THE RECORDS start
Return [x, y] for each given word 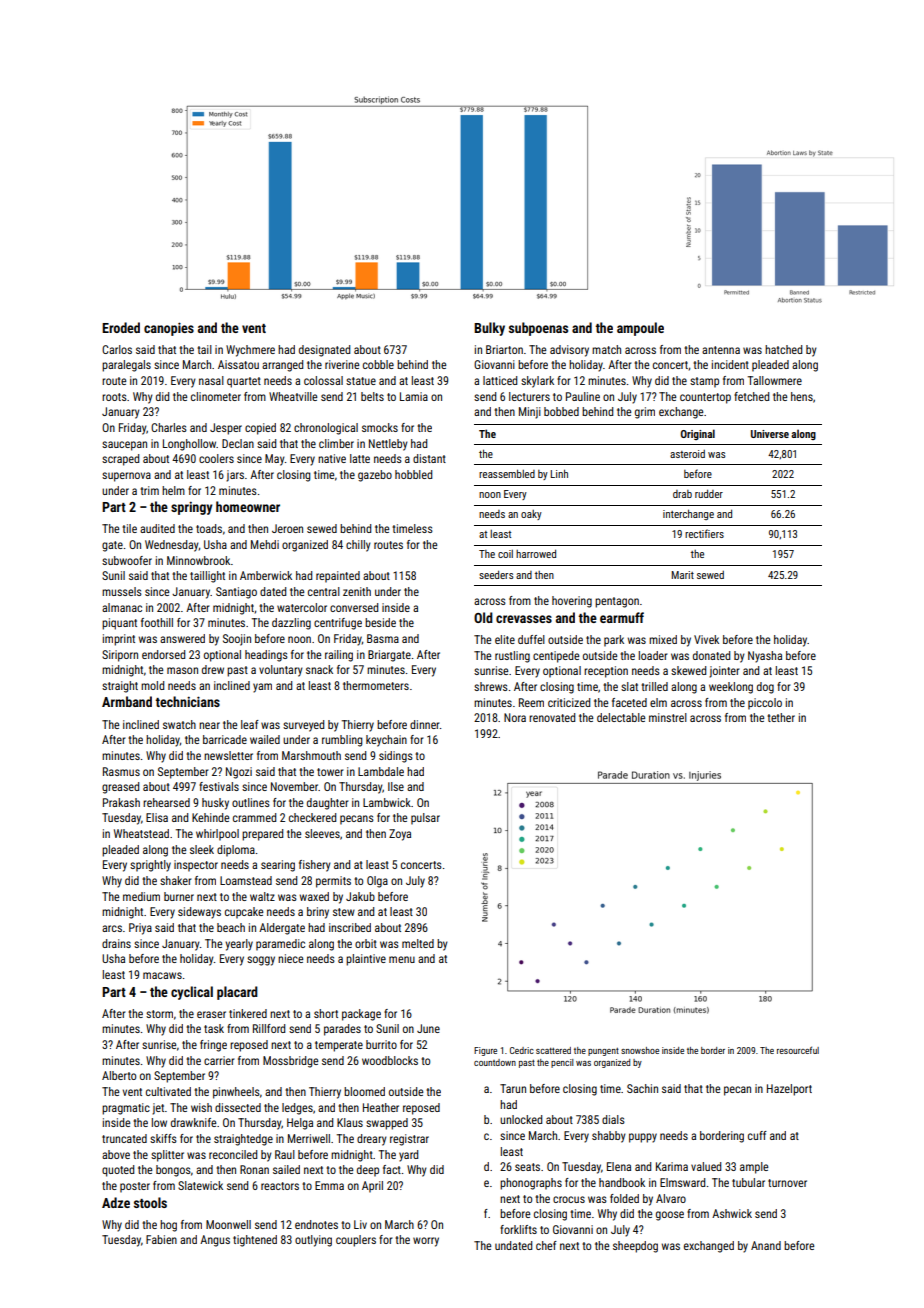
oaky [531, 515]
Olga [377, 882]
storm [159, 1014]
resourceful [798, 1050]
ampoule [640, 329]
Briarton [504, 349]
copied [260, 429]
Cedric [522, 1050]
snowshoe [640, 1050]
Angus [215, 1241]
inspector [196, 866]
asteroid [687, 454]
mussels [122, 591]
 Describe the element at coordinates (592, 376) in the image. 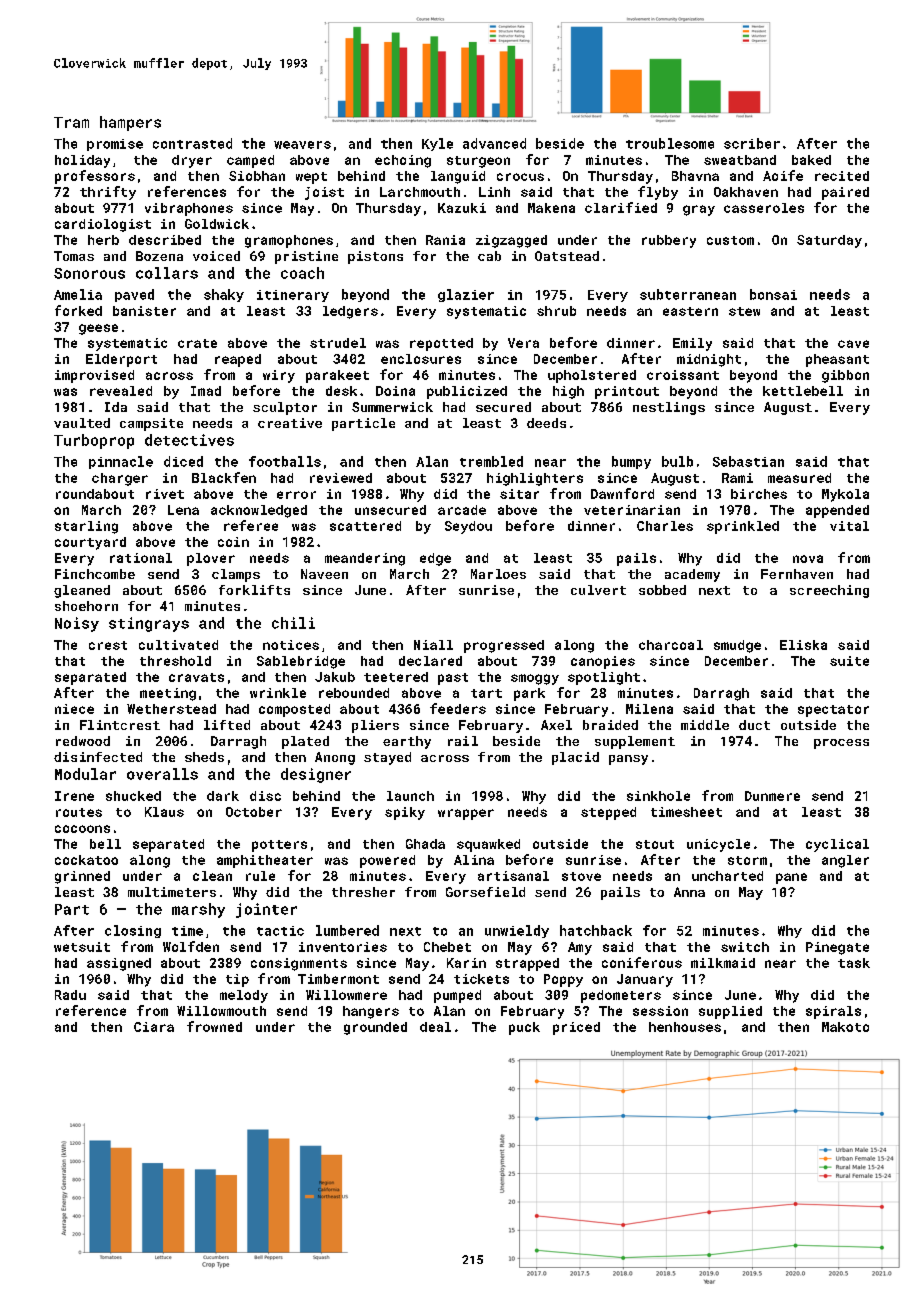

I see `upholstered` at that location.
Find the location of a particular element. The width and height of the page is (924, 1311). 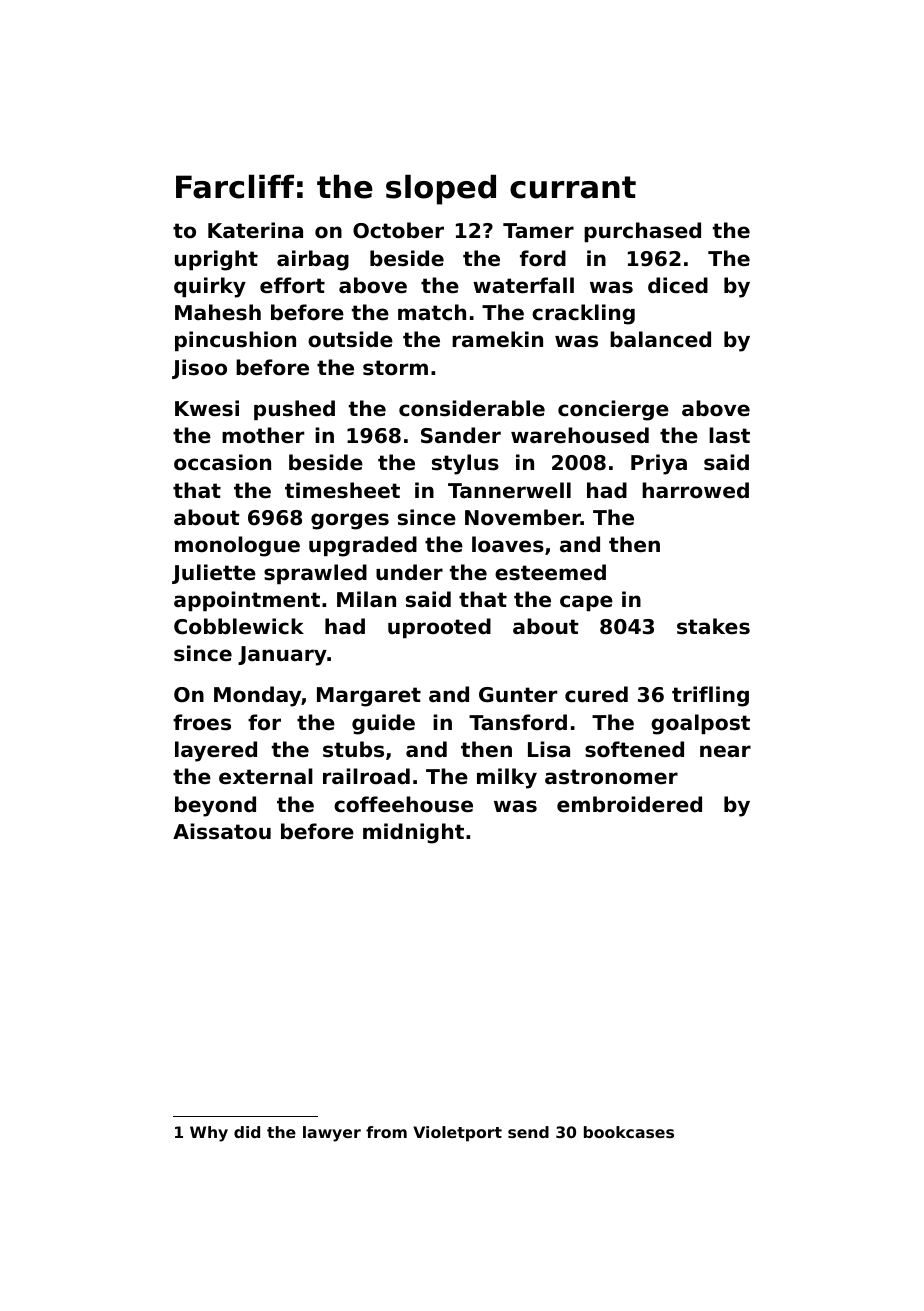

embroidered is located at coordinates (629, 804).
THE RECORDS end
**JOB:**
Please copy the listing above word for word, starting with the line containing "Find the location" and continuing through the end of the listing. Leave the pictures out.

**EXPECTED OUTPUT:**
Find the location of a particular element. The width and height of the page is (924, 1311). 

embroidered is located at coordinates (629, 804).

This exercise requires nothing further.